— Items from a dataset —
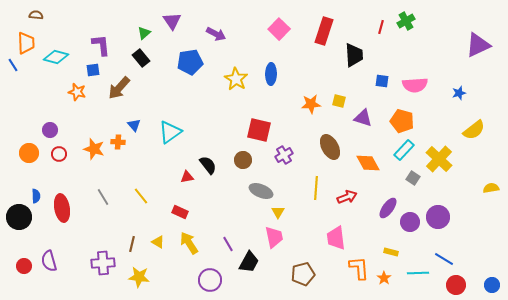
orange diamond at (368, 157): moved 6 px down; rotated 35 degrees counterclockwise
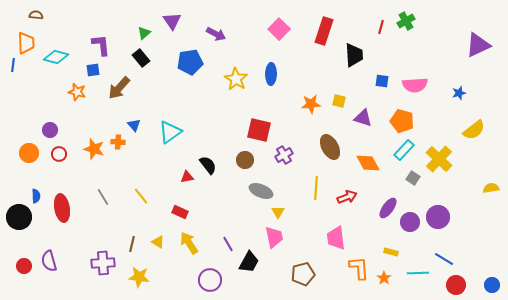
blue line at (13, 65): rotated 40 degrees clockwise
brown circle at (243, 160): moved 2 px right
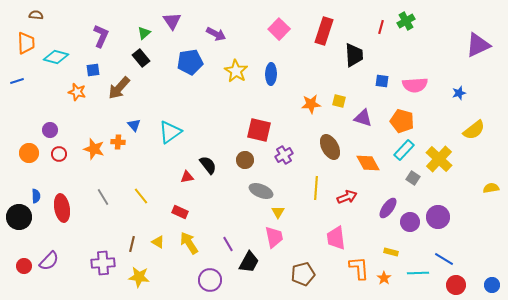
purple L-shape at (101, 45): moved 9 px up; rotated 30 degrees clockwise
blue line at (13, 65): moved 4 px right, 16 px down; rotated 64 degrees clockwise
yellow star at (236, 79): moved 8 px up
purple semicircle at (49, 261): rotated 120 degrees counterclockwise
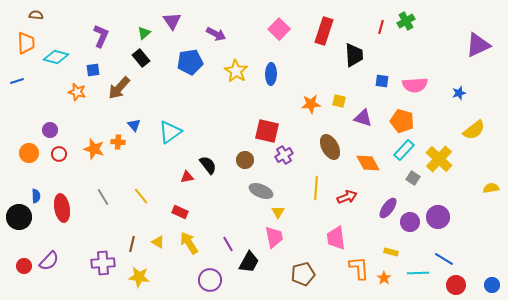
red square at (259, 130): moved 8 px right, 1 px down
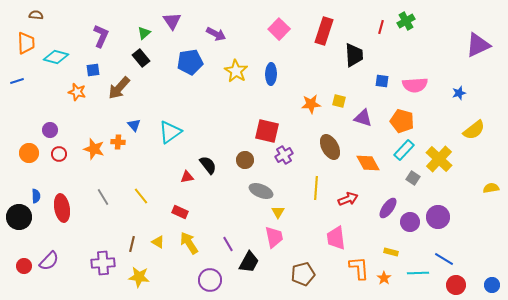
red arrow at (347, 197): moved 1 px right, 2 px down
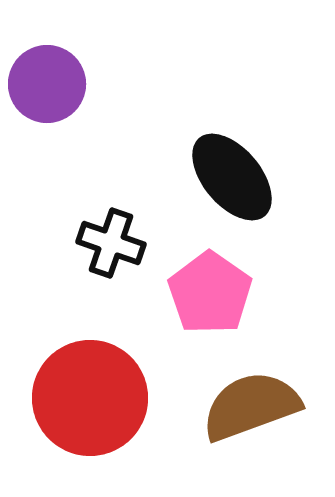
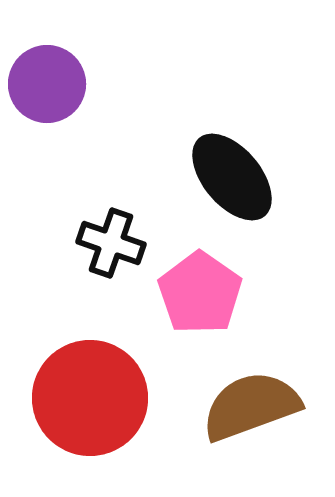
pink pentagon: moved 10 px left
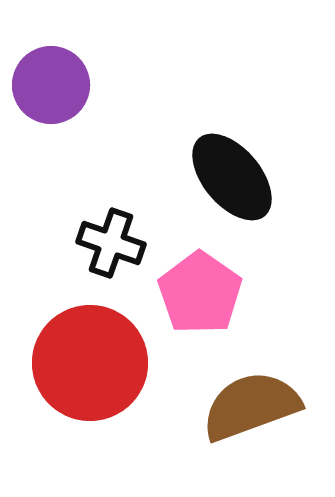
purple circle: moved 4 px right, 1 px down
red circle: moved 35 px up
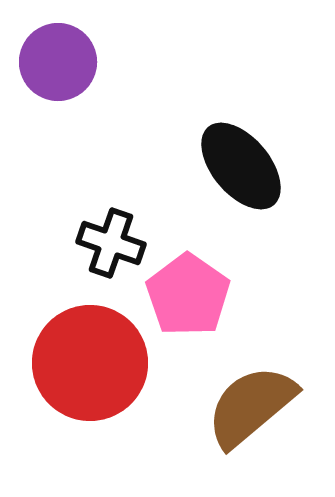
purple circle: moved 7 px right, 23 px up
black ellipse: moved 9 px right, 11 px up
pink pentagon: moved 12 px left, 2 px down
brown semicircle: rotated 20 degrees counterclockwise
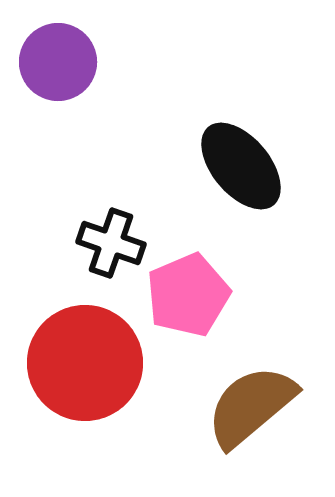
pink pentagon: rotated 14 degrees clockwise
red circle: moved 5 px left
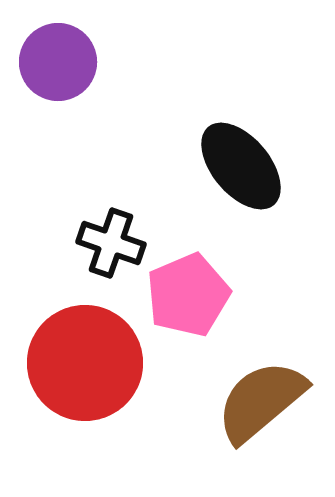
brown semicircle: moved 10 px right, 5 px up
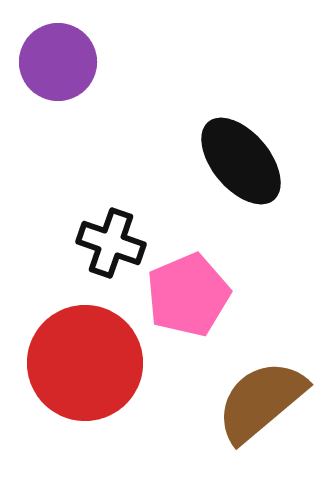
black ellipse: moved 5 px up
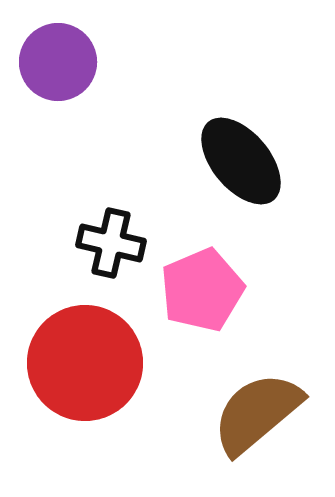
black cross: rotated 6 degrees counterclockwise
pink pentagon: moved 14 px right, 5 px up
brown semicircle: moved 4 px left, 12 px down
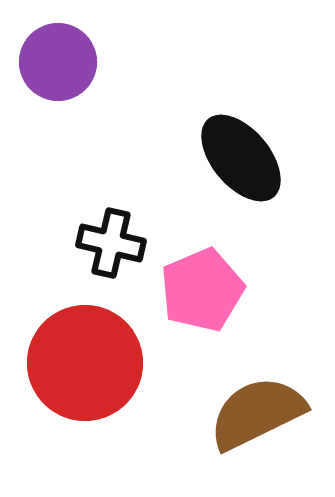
black ellipse: moved 3 px up
brown semicircle: rotated 14 degrees clockwise
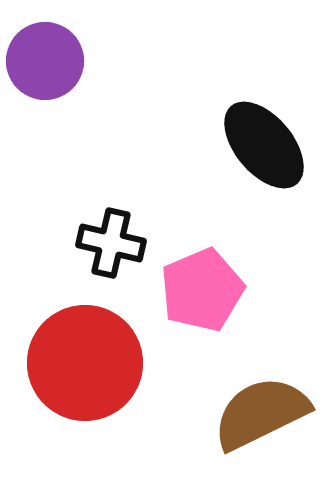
purple circle: moved 13 px left, 1 px up
black ellipse: moved 23 px right, 13 px up
brown semicircle: moved 4 px right
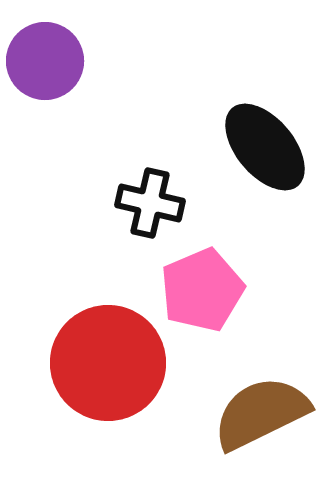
black ellipse: moved 1 px right, 2 px down
black cross: moved 39 px right, 40 px up
red circle: moved 23 px right
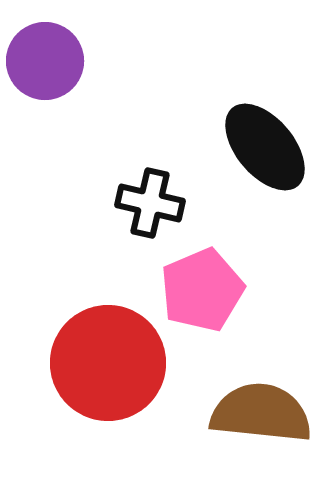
brown semicircle: rotated 32 degrees clockwise
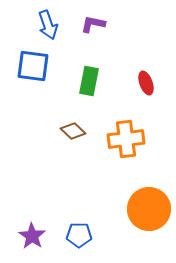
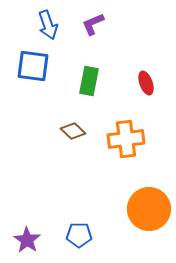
purple L-shape: rotated 35 degrees counterclockwise
purple star: moved 5 px left, 4 px down
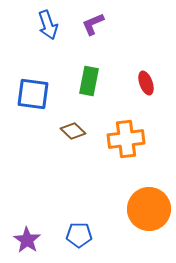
blue square: moved 28 px down
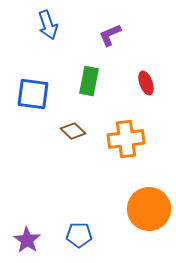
purple L-shape: moved 17 px right, 11 px down
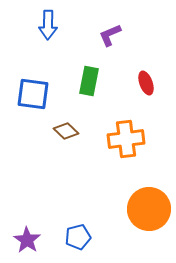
blue arrow: rotated 20 degrees clockwise
brown diamond: moved 7 px left
blue pentagon: moved 1 px left, 2 px down; rotated 15 degrees counterclockwise
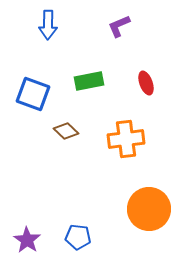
purple L-shape: moved 9 px right, 9 px up
green rectangle: rotated 68 degrees clockwise
blue square: rotated 12 degrees clockwise
blue pentagon: rotated 20 degrees clockwise
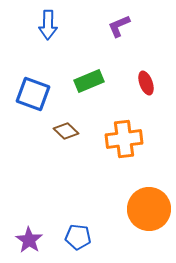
green rectangle: rotated 12 degrees counterclockwise
orange cross: moved 2 px left
purple star: moved 2 px right
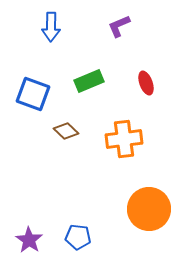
blue arrow: moved 3 px right, 2 px down
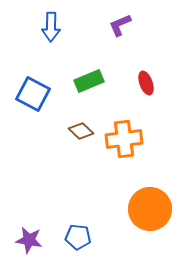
purple L-shape: moved 1 px right, 1 px up
blue square: rotated 8 degrees clockwise
brown diamond: moved 15 px right
orange circle: moved 1 px right
purple star: rotated 24 degrees counterclockwise
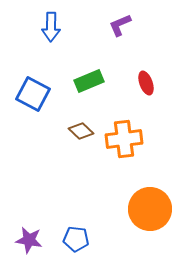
blue pentagon: moved 2 px left, 2 px down
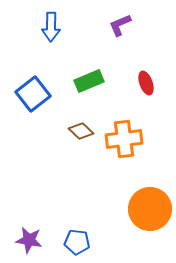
blue square: rotated 24 degrees clockwise
blue pentagon: moved 1 px right, 3 px down
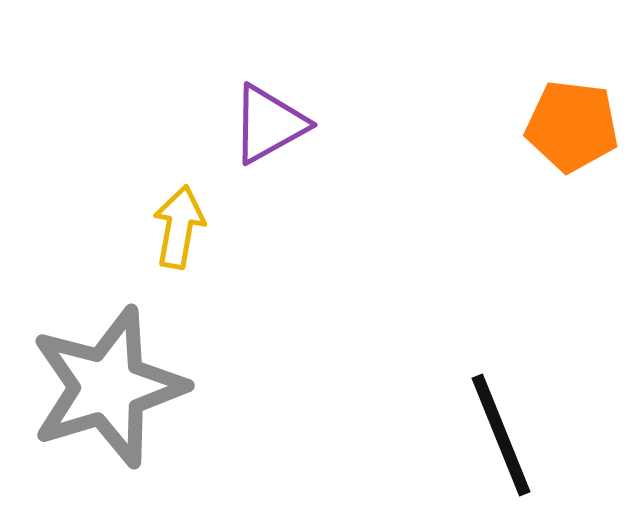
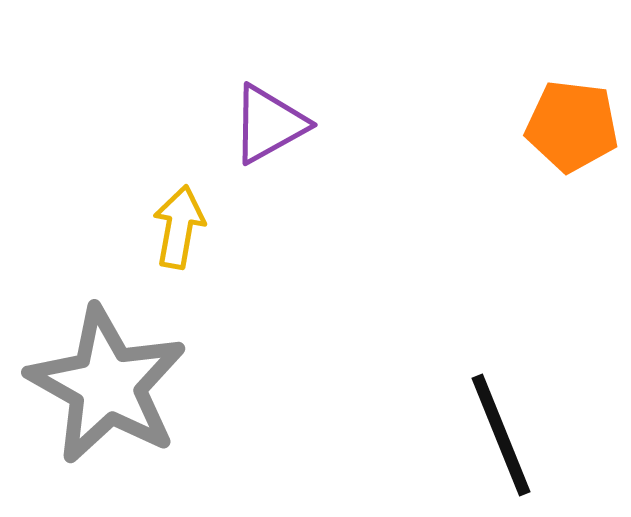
gray star: moved 1 px left, 2 px up; rotated 26 degrees counterclockwise
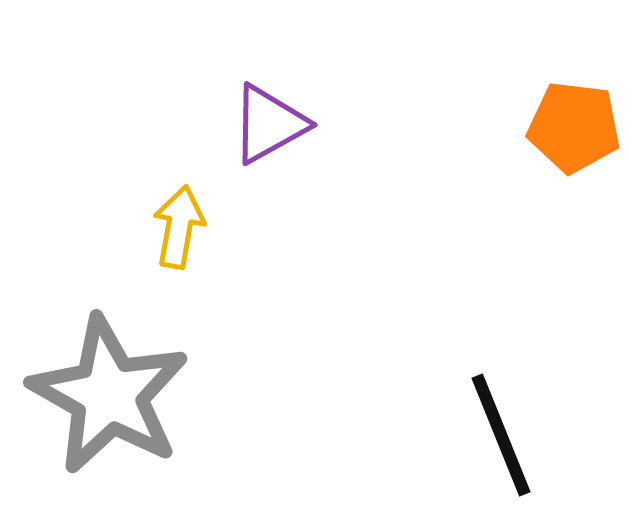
orange pentagon: moved 2 px right, 1 px down
gray star: moved 2 px right, 10 px down
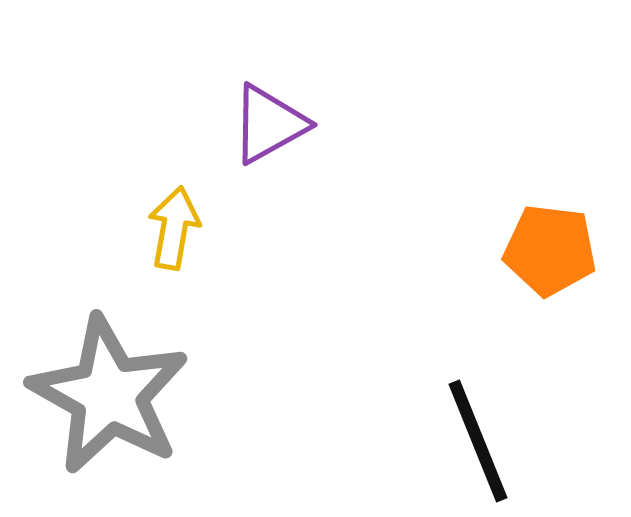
orange pentagon: moved 24 px left, 123 px down
yellow arrow: moved 5 px left, 1 px down
black line: moved 23 px left, 6 px down
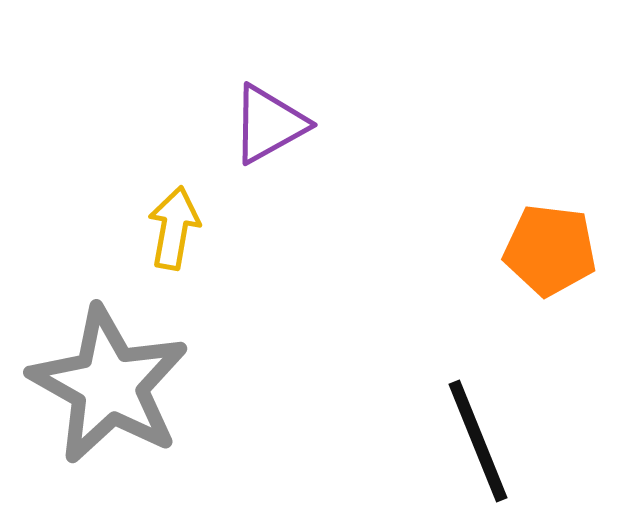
gray star: moved 10 px up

— What is asked —
Extract the text lines from the items above, copying each one exactly and keeping its order, and leave out every picture.

— Response to this exercise —
orange diamond at (368, 157): moved 6 px down; rotated 35 degrees counterclockwise
blue line at (13, 65): rotated 40 degrees clockwise
brown circle at (243, 160): moved 2 px right
purple L-shape at (101, 45): moved 9 px up; rotated 30 degrees clockwise
blue line at (13, 65): moved 4 px right, 16 px down; rotated 64 degrees clockwise
yellow star at (236, 79): moved 8 px up
purple semicircle at (49, 261): rotated 120 degrees counterclockwise
red square at (259, 130): moved 8 px right, 1 px down
red arrow at (347, 197): moved 1 px right, 2 px down
pink pentagon: moved 10 px left
purple circle: moved 4 px right, 1 px down
red circle: moved 35 px up
purple circle: moved 7 px right, 23 px up
black ellipse: moved 9 px right, 11 px up
pink pentagon: moved 12 px left, 2 px down
brown semicircle: rotated 20 degrees counterclockwise
pink pentagon: rotated 14 degrees clockwise
red circle: moved 5 px left
brown semicircle: moved 10 px right, 5 px up
black ellipse: moved 5 px up
black cross: rotated 6 degrees counterclockwise
pink pentagon: moved 14 px right, 5 px up
brown semicircle: moved 4 px left, 12 px down
black ellipse: moved 3 px up
brown semicircle: rotated 14 degrees clockwise
purple circle: moved 13 px left, 1 px up
black ellipse: moved 23 px right, 13 px up
brown semicircle: moved 4 px right
black ellipse: moved 1 px right, 2 px down
black cross: moved 39 px right, 40 px up
red circle: moved 23 px right
brown semicircle: rotated 32 degrees clockwise
purple L-shape: rotated 35 degrees counterclockwise
purple star: moved 5 px left, 4 px down
blue square: moved 28 px down
purple L-shape: moved 17 px right, 11 px down
blue arrow: rotated 20 degrees clockwise
brown diamond: moved 7 px left
blue pentagon: moved 1 px left, 2 px down; rotated 15 degrees counterclockwise
purple L-shape: moved 9 px right, 9 px up
green rectangle: rotated 68 degrees clockwise
blue square: rotated 12 degrees clockwise
blue pentagon: rotated 20 degrees clockwise
green rectangle: rotated 12 degrees counterclockwise
orange cross: moved 2 px left
purple star: moved 2 px right
blue arrow: moved 3 px right, 2 px down
purple L-shape: moved 1 px right, 1 px up
blue square: rotated 8 degrees clockwise
brown diamond: moved 15 px right
orange circle: moved 1 px right
purple star: rotated 24 degrees counterclockwise
blue pentagon: moved 2 px left, 2 px down
blue square: rotated 24 degrees clockwise
blue pentagon: moved 1 px right, 3 px down
gray star: moved 1 px left, 2 px up; rotated 26 degrees counterclockwise
orange pentagon: moved 2 px right, 1 px down
gray star: moved 2 px right, 10 px down
orange pentagon: moved 24 px left, 123 px down
yellow arrow: moved 5 px left, 1 px down
black line: moved 23 px left, 6 px down
gray star: moved 10 px up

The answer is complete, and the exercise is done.